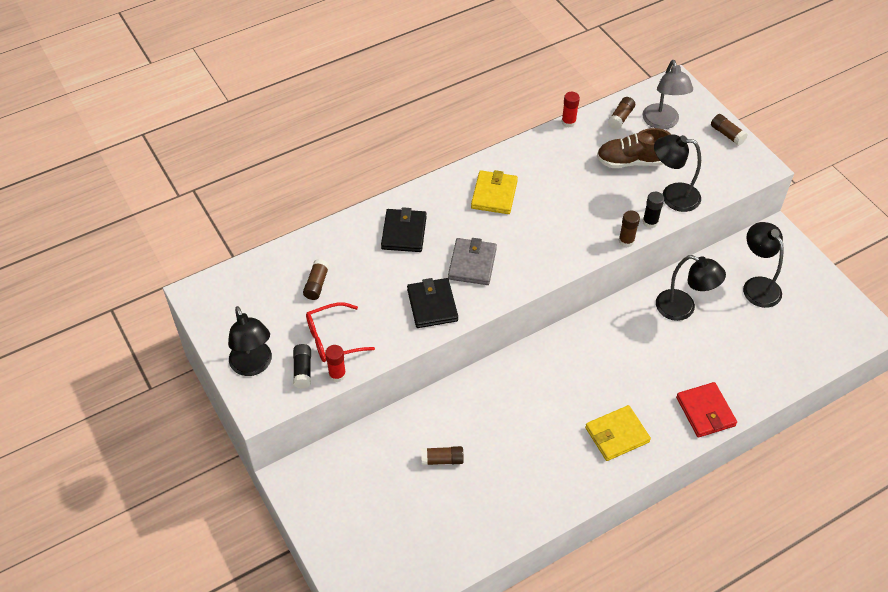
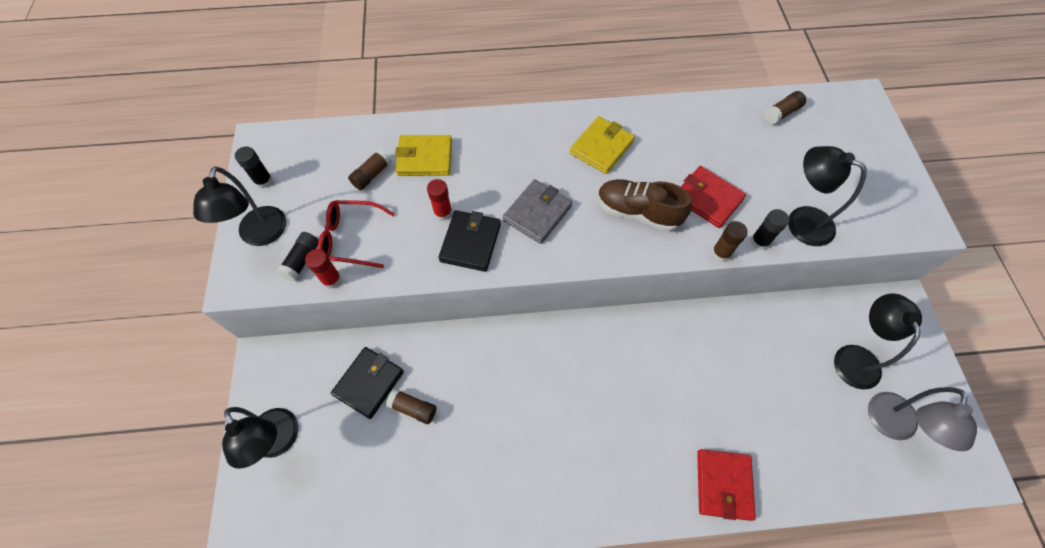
camera: 25 degrees right, 10 degrees up
(224, 324) = (263, 181): none -> black glue stick
(404, 232) = (487, 153): black wallet -> black wallet (369, 383)
(568, 122) = (721, 98): red glue stick -> red glue stick (443, 212)
(597, 205) = (707, 199): none -> red wallet
(617, 435) = (608, 466): yellow wallet -> yellow wallet (425, 158)
(631, 161) = (771, 164): brown shoe -> brown shoe (638, 212)
(662, 122) = (827, 134): grey lamp -> grey lamp (891, 426)
(683, 308) = (754, 348): black lamp -> black lamp (279, 442)
(727, 134) = (900, 173): brown glue stick -> none

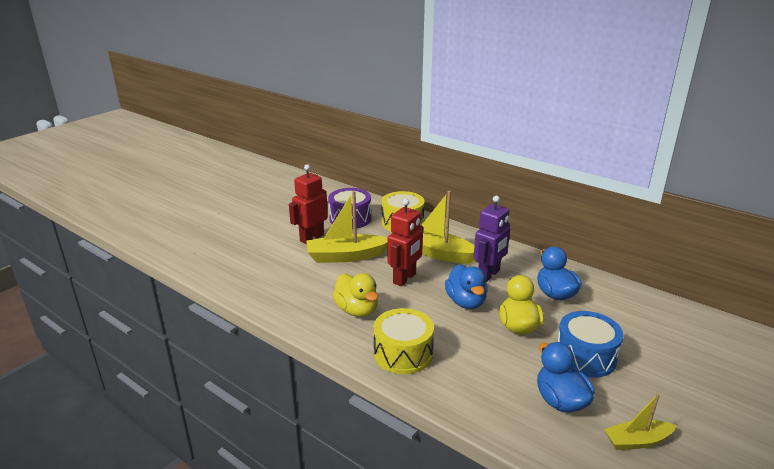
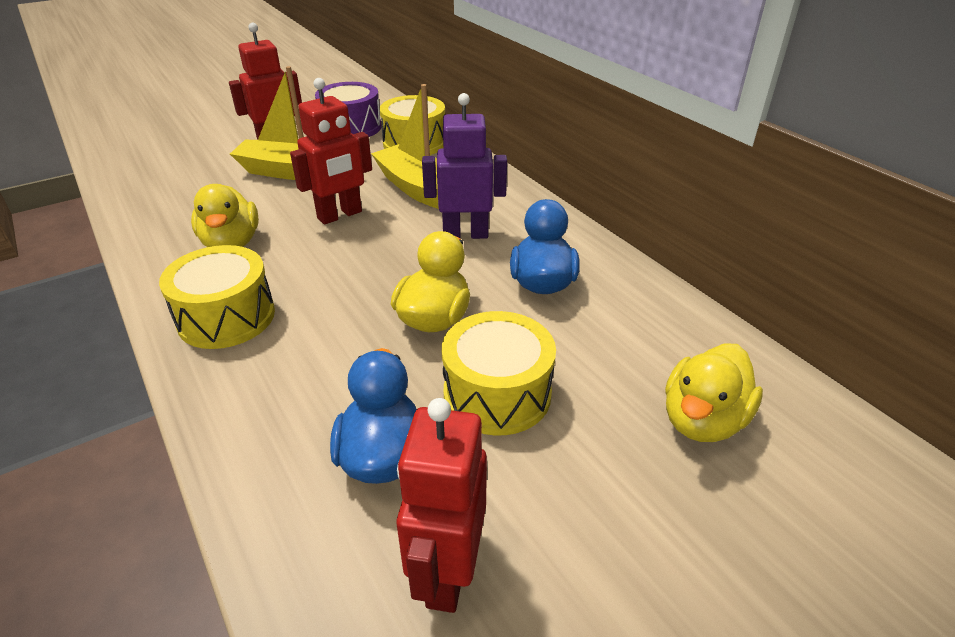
camera: 20 degrees right, 10 degrees up
(466, 302) = (392, 265): blue duck -> none
(489, 275) = (465, 234): purple robot -> purple robot turned 150 degrees counterclockwise
(585, 356) = (497, 393): blue drum -> yellow drum
(637, 441) = (447, 573): yellow boat -> red robot
(685, 344) = (702, 420): none -> yellow duck

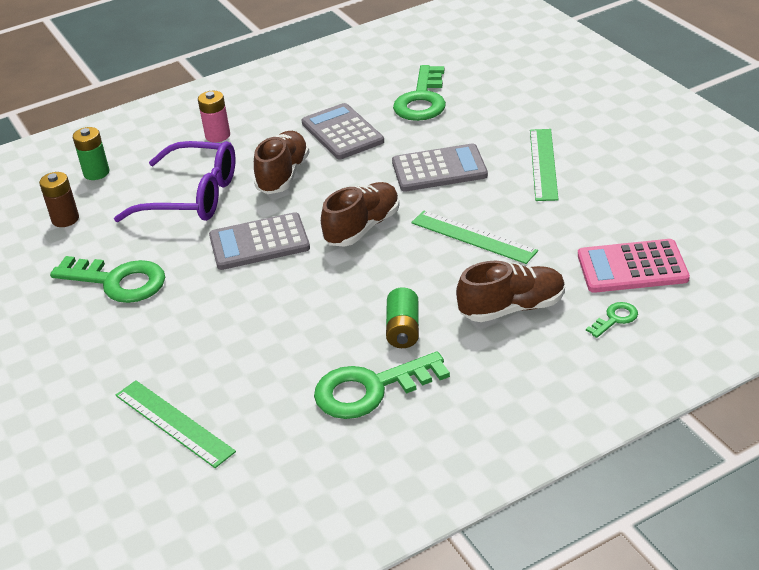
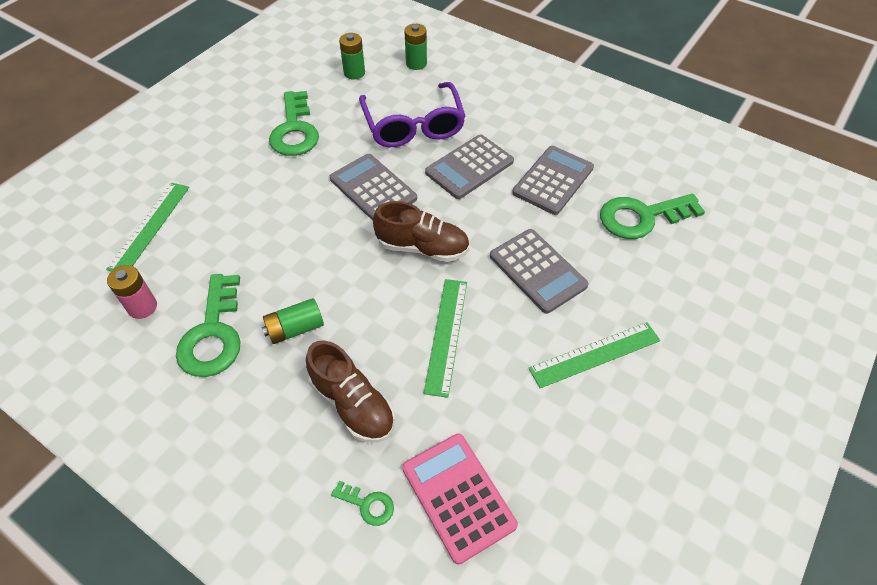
camera: 60 degrees right, 15 degrees up
(65, 219) = (354, 73): brown battery -> green battery
(217, 136) = (501, 106): pink battery -> pink battery (142, 307)
(283, 175) = (469, 167): brown shoe -> grey calculator
(370, 389) = (213, 334): green key -> green key turned 135 degrees counterclockwise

### Aim of the exercise
Restate word for word the lines that begin at the one containing "camera: 20 degrees right, 10 degrees up" and end with the final line of the records. Pictures stay out.

### Response area
camera: 20 degrees right, 10 degrees up
(466, 302) = (392, 265): blue duck -> none
(489, 275) = (465, 234): purple robot -> purple robot turned 150 degrees counterclockwise
(585, 356) = (497, 393): blue drum -> yellow drum
(637, 441) = (447, 573): yellow boat -> red robot
(685, 344) = (702, 420): none -> yellow duck

camera: 60 degrees right, 15 degrees up
(65, 219) = (354, 73): brown battery -> green battery
(217, 136) = (501, 106): pink battery -> pink battery (142, 307)
(283, 175) = (469, 167): brown shoe -> grey calculator
(370, 389) = (213, 334): green key -> green key turned 135 degrees counterclockwise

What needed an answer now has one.